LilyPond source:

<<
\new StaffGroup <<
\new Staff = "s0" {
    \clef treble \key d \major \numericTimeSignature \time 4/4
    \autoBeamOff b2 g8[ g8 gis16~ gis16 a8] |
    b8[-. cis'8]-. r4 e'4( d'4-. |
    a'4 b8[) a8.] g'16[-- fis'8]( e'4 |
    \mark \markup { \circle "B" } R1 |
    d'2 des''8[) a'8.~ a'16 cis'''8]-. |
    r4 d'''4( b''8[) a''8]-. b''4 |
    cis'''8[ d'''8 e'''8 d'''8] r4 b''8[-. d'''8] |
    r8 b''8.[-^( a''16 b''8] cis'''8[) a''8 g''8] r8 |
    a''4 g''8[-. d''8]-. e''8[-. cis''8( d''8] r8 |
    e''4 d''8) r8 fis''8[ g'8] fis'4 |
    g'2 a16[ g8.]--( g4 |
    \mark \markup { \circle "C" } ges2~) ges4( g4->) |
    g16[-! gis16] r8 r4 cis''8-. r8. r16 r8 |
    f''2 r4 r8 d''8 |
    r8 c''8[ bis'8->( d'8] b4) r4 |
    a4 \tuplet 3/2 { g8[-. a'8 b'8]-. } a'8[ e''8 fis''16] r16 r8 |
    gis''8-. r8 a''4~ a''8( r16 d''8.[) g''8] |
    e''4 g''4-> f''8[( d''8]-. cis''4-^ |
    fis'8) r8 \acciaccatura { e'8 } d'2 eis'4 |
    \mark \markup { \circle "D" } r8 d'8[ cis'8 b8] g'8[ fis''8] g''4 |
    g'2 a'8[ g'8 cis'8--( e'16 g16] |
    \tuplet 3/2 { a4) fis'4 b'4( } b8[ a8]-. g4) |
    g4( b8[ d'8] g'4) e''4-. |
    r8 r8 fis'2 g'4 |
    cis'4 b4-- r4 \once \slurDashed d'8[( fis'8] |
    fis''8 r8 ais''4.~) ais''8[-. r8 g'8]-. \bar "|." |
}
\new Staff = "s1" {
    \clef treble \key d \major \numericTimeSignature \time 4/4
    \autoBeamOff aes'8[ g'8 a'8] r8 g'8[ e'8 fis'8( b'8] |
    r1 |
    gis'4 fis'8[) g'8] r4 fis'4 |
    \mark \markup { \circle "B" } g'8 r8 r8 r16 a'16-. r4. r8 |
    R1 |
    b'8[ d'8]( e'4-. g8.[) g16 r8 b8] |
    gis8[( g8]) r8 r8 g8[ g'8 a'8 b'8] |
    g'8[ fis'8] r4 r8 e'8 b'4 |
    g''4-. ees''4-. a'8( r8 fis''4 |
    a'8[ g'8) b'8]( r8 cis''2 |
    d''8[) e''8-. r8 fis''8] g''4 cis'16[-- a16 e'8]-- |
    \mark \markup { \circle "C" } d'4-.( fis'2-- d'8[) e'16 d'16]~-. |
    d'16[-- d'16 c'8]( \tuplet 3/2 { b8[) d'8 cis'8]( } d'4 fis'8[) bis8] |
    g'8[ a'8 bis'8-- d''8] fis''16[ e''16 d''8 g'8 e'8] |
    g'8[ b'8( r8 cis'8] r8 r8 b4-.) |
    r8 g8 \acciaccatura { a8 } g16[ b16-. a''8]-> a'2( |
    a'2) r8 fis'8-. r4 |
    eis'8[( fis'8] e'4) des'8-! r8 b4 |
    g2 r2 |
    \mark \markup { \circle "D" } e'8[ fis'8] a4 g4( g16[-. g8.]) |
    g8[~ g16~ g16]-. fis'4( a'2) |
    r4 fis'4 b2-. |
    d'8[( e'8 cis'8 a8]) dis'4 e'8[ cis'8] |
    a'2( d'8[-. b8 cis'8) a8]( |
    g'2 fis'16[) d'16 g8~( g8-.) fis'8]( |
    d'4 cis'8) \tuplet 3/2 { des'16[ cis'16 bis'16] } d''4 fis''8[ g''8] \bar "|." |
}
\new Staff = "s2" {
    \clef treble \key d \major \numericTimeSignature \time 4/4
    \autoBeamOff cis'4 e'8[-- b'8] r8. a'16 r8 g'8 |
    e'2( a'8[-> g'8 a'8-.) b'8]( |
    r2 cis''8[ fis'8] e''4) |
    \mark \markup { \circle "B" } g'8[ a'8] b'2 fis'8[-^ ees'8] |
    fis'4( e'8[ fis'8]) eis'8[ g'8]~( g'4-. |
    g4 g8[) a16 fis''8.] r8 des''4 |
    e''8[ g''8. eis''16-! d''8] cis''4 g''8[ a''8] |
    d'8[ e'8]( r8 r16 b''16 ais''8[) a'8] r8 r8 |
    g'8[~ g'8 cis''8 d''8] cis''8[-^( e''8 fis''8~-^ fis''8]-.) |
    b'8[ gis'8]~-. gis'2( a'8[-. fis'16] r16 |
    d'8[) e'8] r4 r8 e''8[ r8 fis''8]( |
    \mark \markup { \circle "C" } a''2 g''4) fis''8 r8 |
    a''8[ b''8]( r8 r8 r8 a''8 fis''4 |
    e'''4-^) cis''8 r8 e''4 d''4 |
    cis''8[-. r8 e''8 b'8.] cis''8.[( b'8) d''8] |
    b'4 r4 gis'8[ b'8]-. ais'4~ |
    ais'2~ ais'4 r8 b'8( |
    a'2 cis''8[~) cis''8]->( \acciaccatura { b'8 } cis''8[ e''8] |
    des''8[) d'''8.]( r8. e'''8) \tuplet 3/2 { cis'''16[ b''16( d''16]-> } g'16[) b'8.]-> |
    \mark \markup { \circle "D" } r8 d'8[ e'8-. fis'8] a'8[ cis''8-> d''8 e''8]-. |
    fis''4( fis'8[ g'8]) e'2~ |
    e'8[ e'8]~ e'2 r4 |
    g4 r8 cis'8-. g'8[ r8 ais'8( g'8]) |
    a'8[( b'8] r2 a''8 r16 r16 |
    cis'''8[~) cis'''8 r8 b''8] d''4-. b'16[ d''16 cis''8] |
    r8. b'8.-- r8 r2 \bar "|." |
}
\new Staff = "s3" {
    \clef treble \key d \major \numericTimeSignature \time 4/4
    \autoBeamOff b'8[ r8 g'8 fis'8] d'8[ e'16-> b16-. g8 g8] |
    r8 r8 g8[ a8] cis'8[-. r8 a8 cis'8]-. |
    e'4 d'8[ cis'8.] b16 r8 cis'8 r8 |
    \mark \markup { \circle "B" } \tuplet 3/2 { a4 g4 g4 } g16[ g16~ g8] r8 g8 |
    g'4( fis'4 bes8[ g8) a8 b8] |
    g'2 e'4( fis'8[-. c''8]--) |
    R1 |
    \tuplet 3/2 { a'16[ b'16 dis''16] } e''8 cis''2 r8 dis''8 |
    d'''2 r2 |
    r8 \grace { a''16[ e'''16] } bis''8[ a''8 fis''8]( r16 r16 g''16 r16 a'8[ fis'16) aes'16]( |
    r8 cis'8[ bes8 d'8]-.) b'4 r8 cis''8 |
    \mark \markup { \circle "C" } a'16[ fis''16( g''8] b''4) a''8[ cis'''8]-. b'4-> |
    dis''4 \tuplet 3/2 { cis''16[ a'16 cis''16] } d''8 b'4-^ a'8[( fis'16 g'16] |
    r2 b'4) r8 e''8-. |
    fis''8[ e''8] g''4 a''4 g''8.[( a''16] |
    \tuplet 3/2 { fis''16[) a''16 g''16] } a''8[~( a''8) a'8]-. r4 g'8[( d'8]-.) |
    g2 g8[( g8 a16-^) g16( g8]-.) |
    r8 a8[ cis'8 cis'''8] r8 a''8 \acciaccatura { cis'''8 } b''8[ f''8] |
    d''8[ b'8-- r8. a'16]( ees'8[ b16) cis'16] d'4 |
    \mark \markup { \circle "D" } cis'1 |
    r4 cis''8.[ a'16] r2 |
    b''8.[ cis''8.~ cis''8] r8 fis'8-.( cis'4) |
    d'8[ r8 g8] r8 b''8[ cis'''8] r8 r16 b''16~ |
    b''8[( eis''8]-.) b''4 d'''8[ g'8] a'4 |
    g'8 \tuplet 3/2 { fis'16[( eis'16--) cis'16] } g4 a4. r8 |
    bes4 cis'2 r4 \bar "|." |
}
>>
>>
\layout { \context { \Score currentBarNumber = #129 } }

__________________________________________________

Task instructions: Copy every line of the listing above that contains the string "autoBeamOff". Match case exactly.

Task result:
    \autoBeamOff b2 g8[ g8 gis16~ gis16 a8] |
    \autoBeamOff aes'8[ g'8 a'8] r8 g'8[ e'8 fis'8( b'8] |
    \autoBeamOff cis'4 e'8[-- b'8] r8. a'16 r8 g'8 |
    \autoBeamOff b'8[ r8 g'8 fis'8] d'8[ e'16-> b16-. g8 g8] |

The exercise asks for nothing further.